Task to complete:
If a line in the entries below holds the string "NAND", copy it.

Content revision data
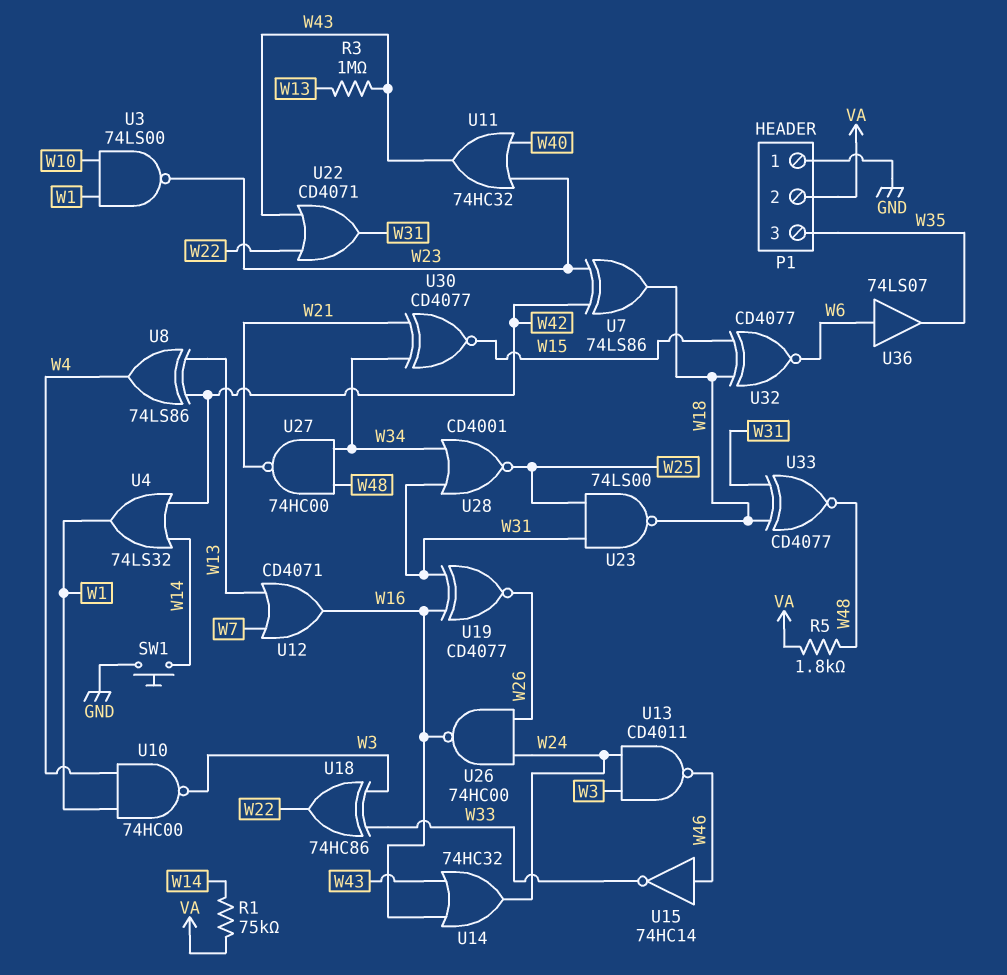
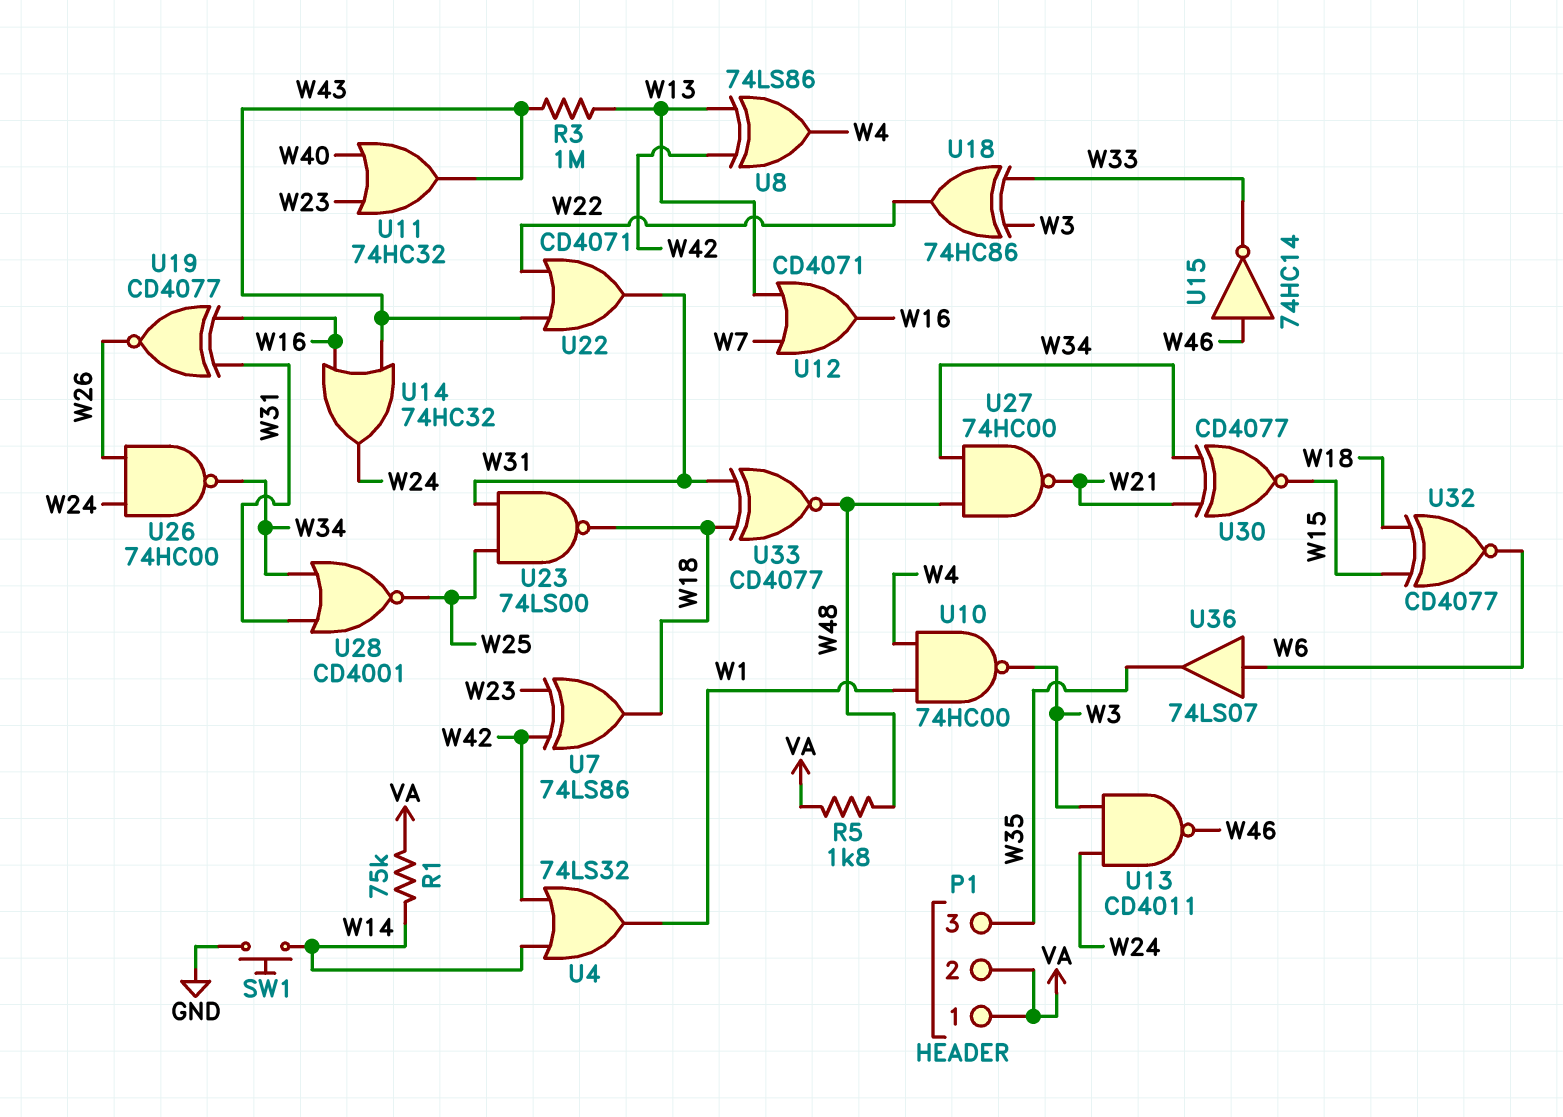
P1 pin 1: GND -> VA
U3: NAND 74LS00 (in W1, in W10, out W23) -> none
U26: NAND 74HC00 (in W24, in W26, out W16) -> NAND 74HC00 (in W24, in W26, out W34)

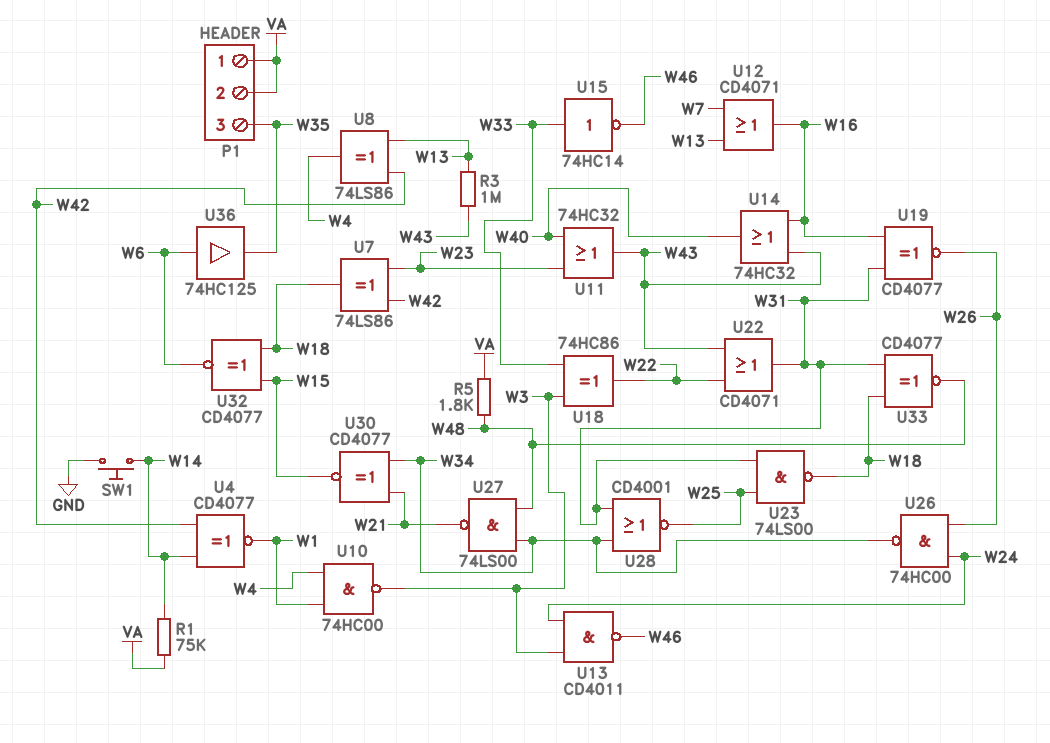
U4: OR 74LS32 (in W14, in W42, out W1) -> XNOR CD4077 (in W14, in W42, out W1)
U14: OR 74HC32 (in W16, in W43, out W24) -> OR 74HC32 (in W16, in W43, out W40)
U15: NOT 74HC14 (in W46, out W33) -> NOT 74HC14 (in W33, out W46)
U27: NAND 74HC00 (in W34, in W48, out W21) -> NAND 74LS00 (in W34, in W48, out W21)
U36: buffer 74LS07 (in W6, out W35) -> buffer 74HC125 (in W6, out W35)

Reply:
U3: NAND 74LS00 (in W1, in W10, out W23) -> none
U26: NAND 74HC00 (in W24, in W26, out W16) -> NAND 74HC00 (in W24, in W26, out W34)
U27: NAND 74HC00 (in W34, in W48, out W21) -> NAND 74LS00 (in W34, in W48, out W21)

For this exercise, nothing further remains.